BEGIN Record excerpts

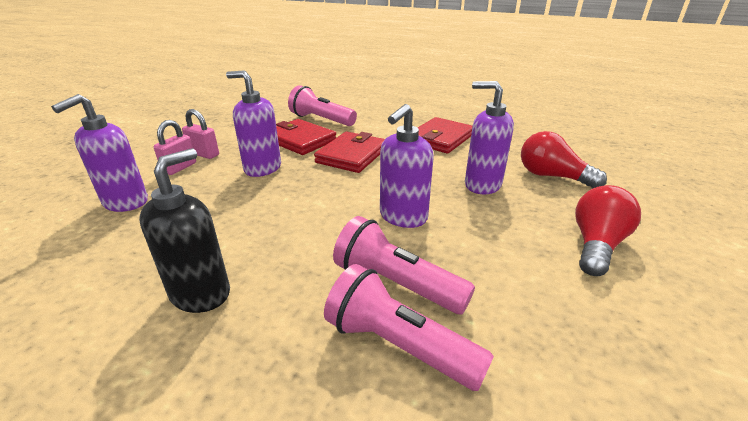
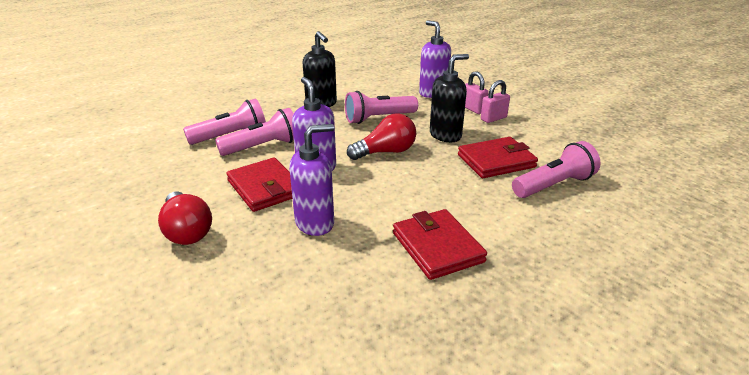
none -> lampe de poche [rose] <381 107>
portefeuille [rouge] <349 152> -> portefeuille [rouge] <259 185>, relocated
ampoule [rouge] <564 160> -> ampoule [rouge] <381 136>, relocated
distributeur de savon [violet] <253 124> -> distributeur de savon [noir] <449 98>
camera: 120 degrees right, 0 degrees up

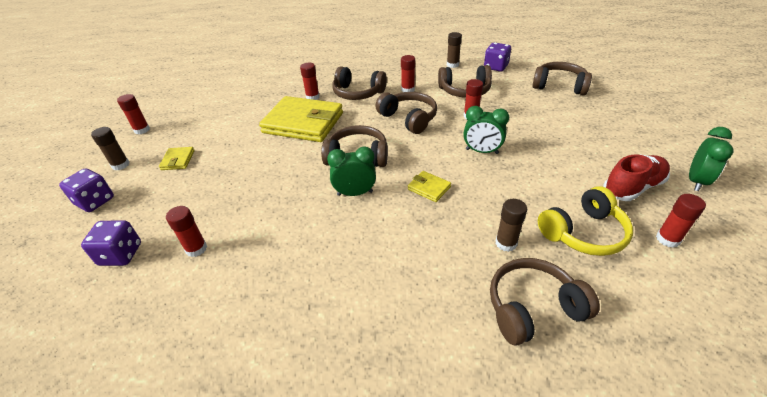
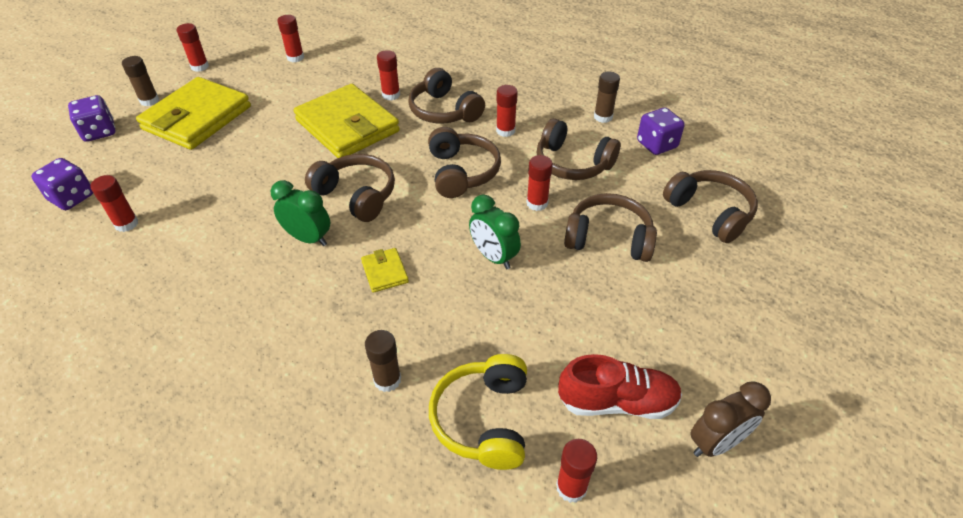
none -> bâton de colle [rouge] <290 38>
casque audio [marron] <545 302> -> casque audio [marron] <610 227>, relocated
réveil [vert] <711 159> -> réveil [marron] <730 419>
casque audio [jaune] <585 221> -> casque audio [jaune] <478 412>, 90 degrees clockwise
portefeuille [jaune] <176 158> -> portefeuille [jaune] <193 113>, x2.39
camera: 30 degrees right, 5 degrees up

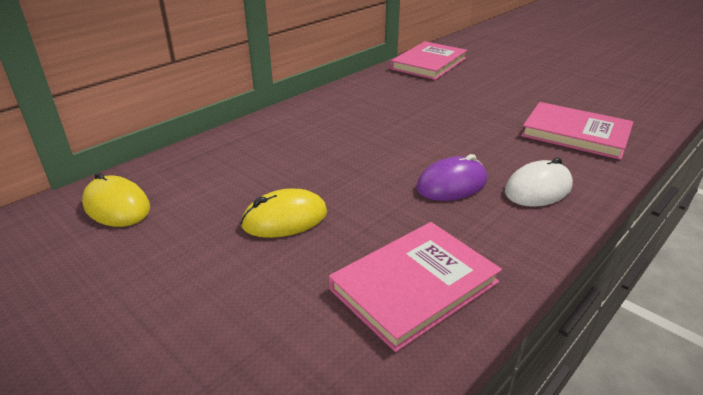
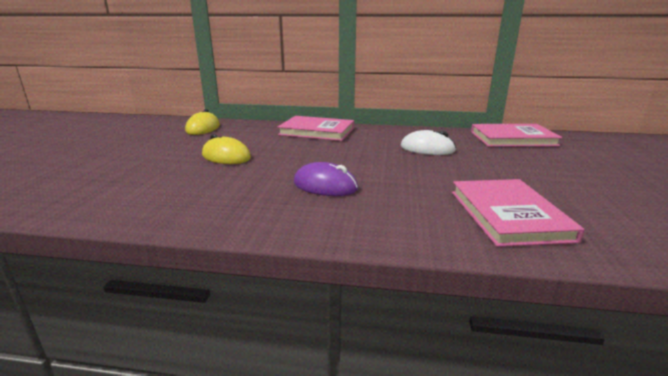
livre [rose] <415 287> -> livre [rose] <316 128>, relocated
souris [blanc] <539 182> -> souris [blanc] <428 142>, relocated
camera: 55 degrees right, 10 degrees down

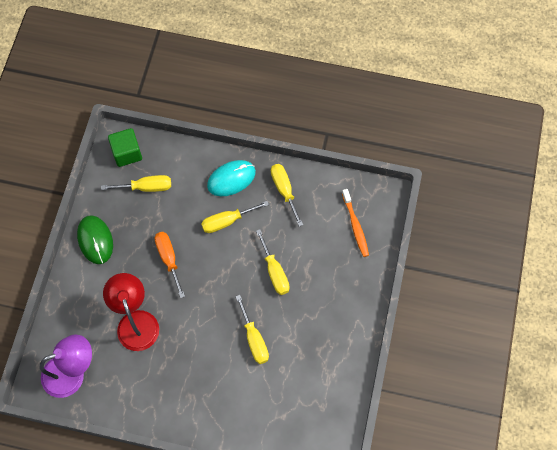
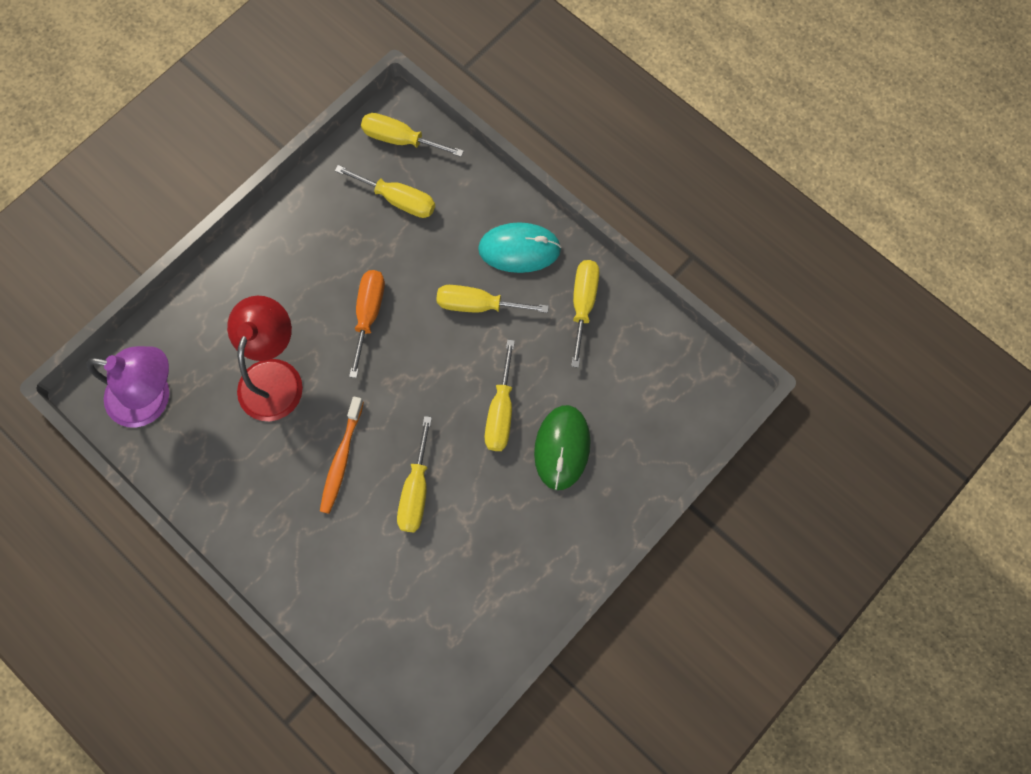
souris [vert] <95 239> -> souris [vert] <562 447>, relocated
brosse à dents [orange] <355 223> -> brosse à dents [orange] <342 455>, relocated
cube [vert] <125 147> -> tournevis [jaune] <412 135>
camera: 30 degrees right, 5 degrees up

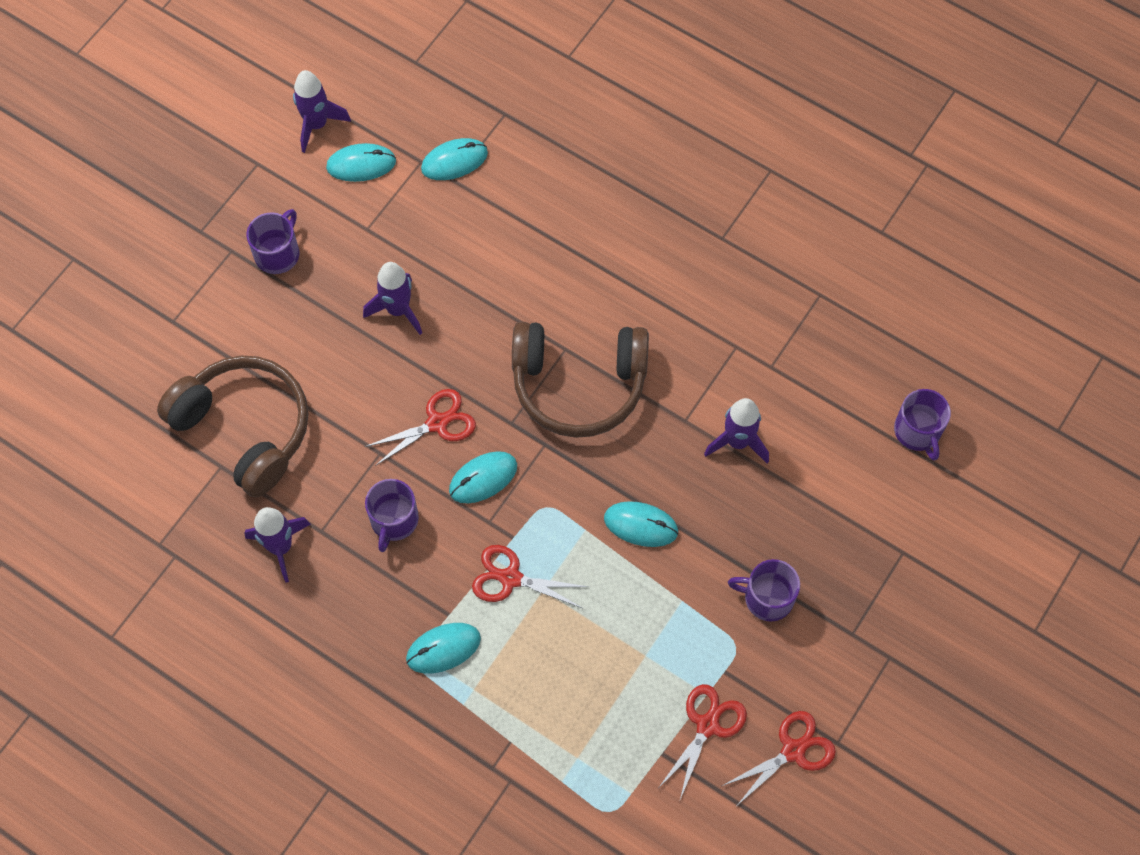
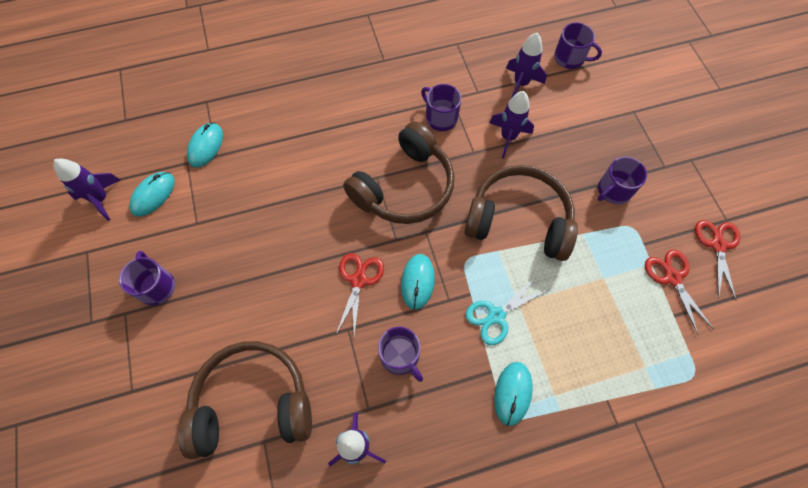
none -> tasse [violet] <441 107>
fusée [violet] <392 298> -> fusée [violet] <526 65>, relocated
souris [turquoise] <641 524> -> casque audio [marron] <521 213>
ciseaux [rouge] <530 576> -> ciseaux [turquoise] <506 310>
camera: 50 degrees left, 0 degrees up

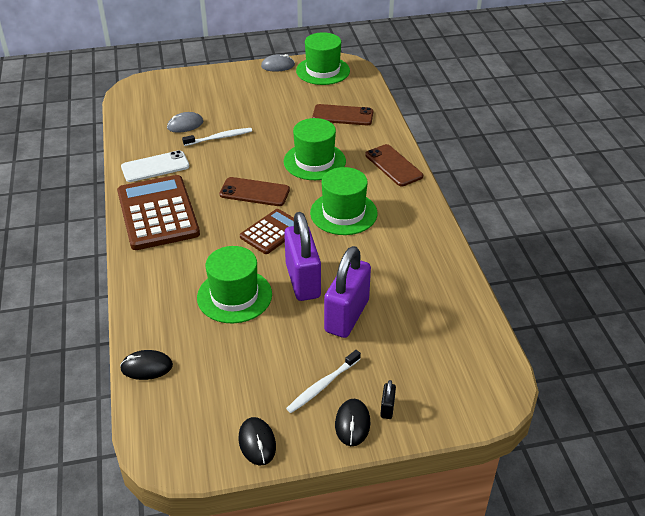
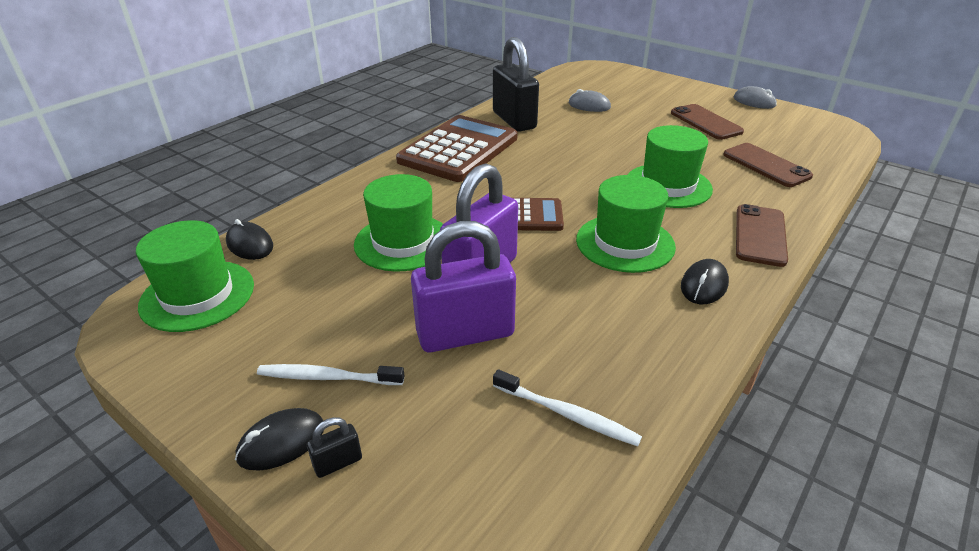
brosse à dents [blanc] <217 137> -> brosse à dents [blanc] <567 408>, relocated
téléphone [marron] <254 191> -> téléphone [marron] <707 122>, relocated
souris [noir] <257 441> -> souris [noir] <705 281>, relocated
chapeau [vert] <323 58> -> chapeau [vert] <195 276>, relocated
téléphone [blanc] <155 166> -> cadenas [noir] <516 84>
camera: 50 degrees right, 5 degrees down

END Record excerpts

### Work order
Without changing a word, restate the listing above; the pictures stay out.

### Result for this exercise
none -> lampe de poche [rose] <381 107>
portefeuille [rouge] <349 152> -> portefeuille [rouge] <259 185>, relocated
ampoule [rouge] <564 160> -> ampoule [rouge] <381 136>, relocated
distributeur de savon [violet] <253 124> -> distributeur de savon [noir] <449 98>
camera: 120 degrees right, 0 degrees up

none -> bâton de colle [rouge] <290 38>
casque audio [marron] <545 302> -> casque audio [marron] <610 227>, relocated
réveil [vert] <711 159> -> réveil [marron] <730 419>
casque audio [jaune] <585 221> -> casque audio [jaune] <478 412>, 90 degrees clockwise
portefeuille [jaune] <176 158> -> portefeuille [jaune] <193 113>, x2.39
camera: 30 degrees right, 5 degrees up

livre [rose] <415 287> -> livre [rose] <316 128>, relocated
souris [blanc] <539 182> -> souris [blanc] <428 142>, relocated
camera: 55 degrees right, 10 degrees down

souris [vert] <95 239> -> souris [vert] <562 447>, relocated
brosse à dents [orange] <355 223> -> brosse à dents [orange] <342 455>, relocated
cube [vert] <125 147> -> tournevis [jaune] <412 135>
camera: 30 degrees right, 5 degrees up

none -> tasse [violet] <441 107>
fusée [violet] <392 298> -> fusée [violet] <526 65>, relocated
souris [turquoise] <641 524> -> casque audio [marron] <521 213>
ciseaux [rouge] <530 576> -> ciseaux [turquoise] <506 310>
camera: 50 degrees left, 0 degrees up

brosse à dents [blanc] <217 137> -> brosse à dents [blanc] <567 408>, relocated
téléphone [marron] <254 191> -> téléphone [marron] <707 122>, relocated
souris [noir] <257 441> -> souris [noir] <705 281>, relocated
chapeau [vert] <323 58> -> chapeau [vert] <195 276>, relocated
téléphone [blanc] <155 166> -> cadenas [noir] <516 84>
camera: 50 degrees right, 5 degrees down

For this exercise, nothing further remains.